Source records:
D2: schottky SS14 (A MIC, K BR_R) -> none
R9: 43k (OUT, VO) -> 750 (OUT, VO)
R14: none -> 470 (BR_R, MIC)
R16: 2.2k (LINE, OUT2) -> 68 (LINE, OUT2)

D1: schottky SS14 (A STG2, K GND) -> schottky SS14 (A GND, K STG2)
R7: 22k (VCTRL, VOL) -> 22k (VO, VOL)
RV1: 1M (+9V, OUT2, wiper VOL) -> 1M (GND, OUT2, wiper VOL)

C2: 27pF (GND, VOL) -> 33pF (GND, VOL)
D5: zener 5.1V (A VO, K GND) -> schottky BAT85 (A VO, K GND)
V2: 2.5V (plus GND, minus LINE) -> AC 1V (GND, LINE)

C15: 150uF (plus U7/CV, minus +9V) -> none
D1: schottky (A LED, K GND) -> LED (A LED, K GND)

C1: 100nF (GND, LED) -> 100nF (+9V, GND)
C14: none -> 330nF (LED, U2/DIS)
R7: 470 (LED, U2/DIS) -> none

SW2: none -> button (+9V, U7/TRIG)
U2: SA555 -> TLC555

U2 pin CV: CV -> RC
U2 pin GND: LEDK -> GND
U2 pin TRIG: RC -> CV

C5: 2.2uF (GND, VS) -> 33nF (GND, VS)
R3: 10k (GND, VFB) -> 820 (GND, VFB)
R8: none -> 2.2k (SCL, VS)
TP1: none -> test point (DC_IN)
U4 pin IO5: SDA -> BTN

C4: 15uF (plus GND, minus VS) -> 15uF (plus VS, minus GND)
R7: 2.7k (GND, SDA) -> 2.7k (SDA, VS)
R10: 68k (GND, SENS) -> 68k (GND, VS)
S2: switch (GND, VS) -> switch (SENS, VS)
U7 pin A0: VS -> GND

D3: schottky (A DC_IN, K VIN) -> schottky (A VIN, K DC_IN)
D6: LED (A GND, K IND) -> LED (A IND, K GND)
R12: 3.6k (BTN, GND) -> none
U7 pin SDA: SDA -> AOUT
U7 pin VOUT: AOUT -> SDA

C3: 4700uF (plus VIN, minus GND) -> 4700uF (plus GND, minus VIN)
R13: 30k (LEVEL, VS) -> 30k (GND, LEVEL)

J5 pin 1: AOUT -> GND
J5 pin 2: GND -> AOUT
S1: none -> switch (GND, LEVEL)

> _Work to complete_
Retype exactly, please, each line from the line that contains "R8: none -> 2.2k (SCL, VS)" through the last line of the entries above, with nothing added.

> _Written response_
R8: none -> 2.2k (SCL, VS)
TP1: none -> test point (DC_IN)
U4 pin IO5: SDA -> BTN

C4: 15uF (plus GND, minus VS) -> 15uF (plus VS, minus GND)
R7: 2.7k (GND, SDA) -> 2.7k (SDA, VS)
R10: 68k (GND, SENS) -> 68k (GND, VS)
S2: switch (GND, VS) -> switch (SENS, VS)
U7 pin A0: VS -> GND

D3: schottky (A DC_IN, K VIN) -> schottky (A VIN, K DC_IN)
D6: LED (A GND, K IND) -> LED (A IND, K GND)
R12: 3.6k (BTN, GND) -> none
U7 pin SDA: SDA -> AOUT
U7 pin VOUT: AOUT -> SDA

C3: 4700uF (plus VIN, minus GND) -> 4700uF (plus GND, minus VIN)
R13: 30k (LEVEL, VS) -> 30k (GND, LEVEL)

J5 pin 1: AOUT -> GND
J5 pin 2: GND -> AOUT
S1: none -> switch (GND, LEVEL)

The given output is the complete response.